— Start —
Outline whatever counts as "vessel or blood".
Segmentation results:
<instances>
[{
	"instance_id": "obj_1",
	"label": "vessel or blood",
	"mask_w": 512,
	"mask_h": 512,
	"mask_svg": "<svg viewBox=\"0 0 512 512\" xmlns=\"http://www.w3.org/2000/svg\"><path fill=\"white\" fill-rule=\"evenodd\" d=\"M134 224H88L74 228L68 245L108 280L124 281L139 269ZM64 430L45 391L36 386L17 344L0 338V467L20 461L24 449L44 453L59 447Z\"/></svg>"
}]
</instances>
— End —
-- Exercise details --
Retype all of the data shown above, word for word.

-- Answer in full --
Outline whatever counts as "vessel or blood".
Segmentation results:
<instances>
[{
	"instance_id": "obj_1",
	"label": "vessel or blood",
	"mask_w": 512,
	"mask_h": 512,
	"mask_svg": "<svg viewBox=\"0 0 512 512\" xmlns=\"http://www.w3.org/2000/svg\"><path fill=\"white\" fill-rule=\"evenodd\" d=\"M134 224H88L74 228L68 245L108 280L124 281L139 269ZM64 430L45 391L36 386L17 344L0 338V467L20 461L24 449L44 453L59 447Z\"/></svg>"
}]
</instances>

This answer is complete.